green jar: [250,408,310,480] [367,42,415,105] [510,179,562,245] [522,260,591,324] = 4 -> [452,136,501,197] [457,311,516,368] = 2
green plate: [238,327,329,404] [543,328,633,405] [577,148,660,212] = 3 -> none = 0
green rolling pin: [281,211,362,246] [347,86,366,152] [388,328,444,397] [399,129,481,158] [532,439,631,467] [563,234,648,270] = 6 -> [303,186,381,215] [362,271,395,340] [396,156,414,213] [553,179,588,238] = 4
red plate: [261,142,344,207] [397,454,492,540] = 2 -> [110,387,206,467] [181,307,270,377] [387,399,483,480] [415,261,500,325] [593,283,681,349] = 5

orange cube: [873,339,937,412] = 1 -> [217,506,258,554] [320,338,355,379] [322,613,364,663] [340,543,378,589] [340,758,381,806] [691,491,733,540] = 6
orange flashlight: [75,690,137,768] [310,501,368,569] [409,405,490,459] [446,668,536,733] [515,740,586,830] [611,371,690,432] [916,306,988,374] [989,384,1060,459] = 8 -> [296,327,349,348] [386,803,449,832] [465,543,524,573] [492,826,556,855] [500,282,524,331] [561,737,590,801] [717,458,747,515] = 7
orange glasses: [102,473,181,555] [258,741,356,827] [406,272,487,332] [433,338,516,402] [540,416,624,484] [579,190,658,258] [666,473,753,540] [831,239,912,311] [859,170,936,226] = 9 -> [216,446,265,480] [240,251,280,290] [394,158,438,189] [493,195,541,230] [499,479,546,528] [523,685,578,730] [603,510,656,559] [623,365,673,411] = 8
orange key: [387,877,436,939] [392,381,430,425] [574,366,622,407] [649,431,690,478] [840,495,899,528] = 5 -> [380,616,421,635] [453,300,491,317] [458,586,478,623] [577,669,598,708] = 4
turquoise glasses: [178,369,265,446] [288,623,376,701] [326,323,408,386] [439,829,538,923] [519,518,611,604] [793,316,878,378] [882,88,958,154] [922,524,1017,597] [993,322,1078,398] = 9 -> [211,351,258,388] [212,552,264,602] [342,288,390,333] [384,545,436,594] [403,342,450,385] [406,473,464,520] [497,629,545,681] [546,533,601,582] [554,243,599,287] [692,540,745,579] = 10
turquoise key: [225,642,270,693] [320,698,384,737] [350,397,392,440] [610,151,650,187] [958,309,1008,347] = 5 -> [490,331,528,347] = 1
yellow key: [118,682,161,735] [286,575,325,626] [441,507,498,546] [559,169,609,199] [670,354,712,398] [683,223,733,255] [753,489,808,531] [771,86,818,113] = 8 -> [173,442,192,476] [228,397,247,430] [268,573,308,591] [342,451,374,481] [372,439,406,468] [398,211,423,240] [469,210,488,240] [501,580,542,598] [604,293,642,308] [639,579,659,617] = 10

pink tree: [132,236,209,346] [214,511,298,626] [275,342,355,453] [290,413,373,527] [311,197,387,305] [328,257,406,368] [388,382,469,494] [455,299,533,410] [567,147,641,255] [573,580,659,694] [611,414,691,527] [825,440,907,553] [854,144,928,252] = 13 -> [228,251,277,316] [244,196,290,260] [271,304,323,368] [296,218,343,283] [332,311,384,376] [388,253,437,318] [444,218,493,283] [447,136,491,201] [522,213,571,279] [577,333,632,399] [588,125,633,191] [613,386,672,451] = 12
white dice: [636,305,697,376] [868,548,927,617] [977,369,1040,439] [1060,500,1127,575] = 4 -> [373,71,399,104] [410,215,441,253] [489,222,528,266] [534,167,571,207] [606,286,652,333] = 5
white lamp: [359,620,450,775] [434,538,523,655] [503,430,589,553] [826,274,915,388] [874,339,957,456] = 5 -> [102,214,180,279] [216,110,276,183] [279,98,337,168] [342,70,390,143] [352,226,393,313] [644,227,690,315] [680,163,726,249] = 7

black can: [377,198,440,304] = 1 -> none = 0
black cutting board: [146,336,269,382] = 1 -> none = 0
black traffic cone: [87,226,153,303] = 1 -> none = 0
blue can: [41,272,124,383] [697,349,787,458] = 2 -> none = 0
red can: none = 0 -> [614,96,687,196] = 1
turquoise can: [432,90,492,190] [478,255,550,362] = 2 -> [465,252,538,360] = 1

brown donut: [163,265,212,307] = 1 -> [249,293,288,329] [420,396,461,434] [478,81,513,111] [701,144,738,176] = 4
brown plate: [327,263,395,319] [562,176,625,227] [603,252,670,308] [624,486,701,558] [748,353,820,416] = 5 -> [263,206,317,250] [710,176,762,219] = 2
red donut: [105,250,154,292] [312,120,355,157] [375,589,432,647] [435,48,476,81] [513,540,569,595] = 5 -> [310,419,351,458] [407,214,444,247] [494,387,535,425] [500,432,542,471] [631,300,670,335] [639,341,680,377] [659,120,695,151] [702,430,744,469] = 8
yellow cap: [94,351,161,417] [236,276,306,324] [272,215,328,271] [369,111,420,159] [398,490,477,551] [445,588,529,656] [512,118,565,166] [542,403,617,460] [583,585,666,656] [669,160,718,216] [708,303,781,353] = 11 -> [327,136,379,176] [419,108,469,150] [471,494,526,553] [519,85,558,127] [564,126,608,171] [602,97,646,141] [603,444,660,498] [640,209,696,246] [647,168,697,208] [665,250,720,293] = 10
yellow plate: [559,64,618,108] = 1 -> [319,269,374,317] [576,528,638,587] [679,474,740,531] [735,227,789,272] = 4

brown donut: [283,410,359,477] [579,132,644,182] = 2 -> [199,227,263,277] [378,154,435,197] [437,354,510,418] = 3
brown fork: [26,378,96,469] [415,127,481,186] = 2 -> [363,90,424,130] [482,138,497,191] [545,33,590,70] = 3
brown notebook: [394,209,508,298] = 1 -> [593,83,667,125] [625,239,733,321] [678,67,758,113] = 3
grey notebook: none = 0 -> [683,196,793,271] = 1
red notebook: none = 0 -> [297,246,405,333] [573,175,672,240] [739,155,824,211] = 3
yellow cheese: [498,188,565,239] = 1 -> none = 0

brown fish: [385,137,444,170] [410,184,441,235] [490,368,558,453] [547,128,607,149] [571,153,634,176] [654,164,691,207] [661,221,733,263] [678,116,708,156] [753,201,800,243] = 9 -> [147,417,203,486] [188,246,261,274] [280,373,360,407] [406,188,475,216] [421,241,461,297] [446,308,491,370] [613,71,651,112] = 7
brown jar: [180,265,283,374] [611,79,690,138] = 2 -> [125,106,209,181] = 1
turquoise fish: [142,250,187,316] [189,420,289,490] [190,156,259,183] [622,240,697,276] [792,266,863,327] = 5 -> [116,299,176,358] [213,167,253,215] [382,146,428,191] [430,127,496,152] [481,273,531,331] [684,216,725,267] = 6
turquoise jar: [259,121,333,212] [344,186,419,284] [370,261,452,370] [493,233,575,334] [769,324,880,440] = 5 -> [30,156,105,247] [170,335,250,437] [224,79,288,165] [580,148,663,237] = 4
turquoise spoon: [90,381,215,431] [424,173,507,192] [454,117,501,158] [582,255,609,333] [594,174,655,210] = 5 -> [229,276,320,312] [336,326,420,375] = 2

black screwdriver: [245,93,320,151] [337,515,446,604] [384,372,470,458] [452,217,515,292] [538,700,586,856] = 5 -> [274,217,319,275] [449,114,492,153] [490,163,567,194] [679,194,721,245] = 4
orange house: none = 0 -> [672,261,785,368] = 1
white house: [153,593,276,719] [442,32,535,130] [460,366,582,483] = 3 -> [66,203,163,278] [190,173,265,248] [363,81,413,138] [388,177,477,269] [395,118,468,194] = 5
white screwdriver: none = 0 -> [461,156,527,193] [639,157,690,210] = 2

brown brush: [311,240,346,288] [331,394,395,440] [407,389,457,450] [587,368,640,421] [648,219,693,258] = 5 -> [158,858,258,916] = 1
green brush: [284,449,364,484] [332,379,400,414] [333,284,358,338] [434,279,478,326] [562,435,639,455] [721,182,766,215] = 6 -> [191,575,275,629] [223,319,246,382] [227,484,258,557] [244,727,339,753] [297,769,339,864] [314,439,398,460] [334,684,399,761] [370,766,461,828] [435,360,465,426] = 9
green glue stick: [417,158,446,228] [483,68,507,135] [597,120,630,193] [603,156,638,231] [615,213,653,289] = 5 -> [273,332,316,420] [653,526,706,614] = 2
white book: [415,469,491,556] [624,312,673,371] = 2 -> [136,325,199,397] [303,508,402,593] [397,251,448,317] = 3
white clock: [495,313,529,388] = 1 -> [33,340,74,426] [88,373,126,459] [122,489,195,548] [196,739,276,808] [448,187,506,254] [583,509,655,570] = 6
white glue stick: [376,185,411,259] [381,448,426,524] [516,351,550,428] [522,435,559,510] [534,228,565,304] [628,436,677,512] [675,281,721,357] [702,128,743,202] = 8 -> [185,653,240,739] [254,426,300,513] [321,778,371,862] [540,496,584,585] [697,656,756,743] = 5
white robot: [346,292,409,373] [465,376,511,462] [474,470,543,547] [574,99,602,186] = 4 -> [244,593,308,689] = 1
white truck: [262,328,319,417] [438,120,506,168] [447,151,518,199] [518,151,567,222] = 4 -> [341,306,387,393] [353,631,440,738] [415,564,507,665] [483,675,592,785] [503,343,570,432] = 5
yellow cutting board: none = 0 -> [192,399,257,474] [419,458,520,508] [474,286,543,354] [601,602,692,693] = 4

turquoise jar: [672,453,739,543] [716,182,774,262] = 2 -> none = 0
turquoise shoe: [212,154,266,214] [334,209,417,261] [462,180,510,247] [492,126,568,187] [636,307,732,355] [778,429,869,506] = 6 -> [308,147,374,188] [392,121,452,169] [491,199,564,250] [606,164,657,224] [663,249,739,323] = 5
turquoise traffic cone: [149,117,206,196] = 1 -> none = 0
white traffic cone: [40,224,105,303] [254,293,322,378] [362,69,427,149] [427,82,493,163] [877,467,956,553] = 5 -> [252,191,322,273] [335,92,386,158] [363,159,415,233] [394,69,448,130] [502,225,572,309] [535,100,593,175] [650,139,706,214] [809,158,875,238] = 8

__________

* **WORK ORDER**:
Could you return exactly the stretch of the data above that starts at the line with "yellow cap: [94,351,161,417]" and ends at the line with "turquoise spoon: [90,381,215,431]", both lines included?

* **REPLY**:
yellow cap: [94,351,161,417] [236,276,306,324] [272,215,328,271] [369,111,420,159] [398,490,477,551] [445,588,529,656] [512,118,565,166] [542,403,617,460] [583,585,666,656] [669,160,718,216] [708,303,781,353] = 11 -> [327,136,379,176] [419,108,469,150] [471,494,526,553] [519,85,558,127] [564,126,608,171] [602,97,646,141] [603,444,660,498] [640,209,696,246] [647,168,697,208] [665,250,720,293] = 10
yellow plate: [559,64,618,108] = 1 -> [319,269,374,317] [576,528,638,587] [679,474,740,531] [735,227,789,272] = 4

brown donut: [283,410,359,477] [579,132,644,182] = 2 -> [199,227,263,277] [378,154,435,197] [437,354,510,418] = 3
brown fork: [26,378,96,469] [415,127,481,186] = 2 -> [363,90,424,130] [482,138,497,191] [545,33,590,70] = 3
brown notebook: [394,209,508,298] = 1 -> [593,83,667,125] [625,239,733,321] [678,67,758,113] = 3
grey notebook: none = 0 -> [683,196,793,271] = 1
red notebook: none = 0 -> [297,246,405,333] [573,175,672,240] [739,155,824,211] = 3
yellow cheese: [498,188,565,239] = 1 -> none = 0

brown fish: [385,137,444,170] [410,184,441,235] [490,368,558,453] [547,128,607,149] [571,153,634,176] [654,164,691,207] [661,221,733,263] [678,116,708,156] [753,201,800,243] = 9 -> [147,417,203,486] [188,246,261,274] [280,373,360,407] [406,188,475,216] [421,241,461,297] [446,308,491,370] [613,71,651,112] = 7
brown jar: [180,265,283,374] [611,79,690,138] = 2 -> [125,106,209,181] = 1
turquoise fish: [142,250,187,316] [189,420,289,490] [190,156,259,183] [622,240,697,276] [792,266,863,327] = 5 -> [116,299,176,358] [213,167,253,215] [382,146,428,191] [430,127,496,152] [481,273,531,331] [684,216,725,267] = 6
turquoise jar: [259,121,333,212] [344,186,419,284] [370,261,452,370] [493,233,575,334] [769,324,880,440] = 5 -> [30,156,105,247] [170,335,250,437] [224,79,288,165] [580,148,663,237] = 4
turquoise spoon: [90,381,215,431] [424,173,507,192] [454,117,501,158] [582,255,609,333] [594,174,655,210] = 5 -> [229,276,320,312] [336,326,420,375] = 2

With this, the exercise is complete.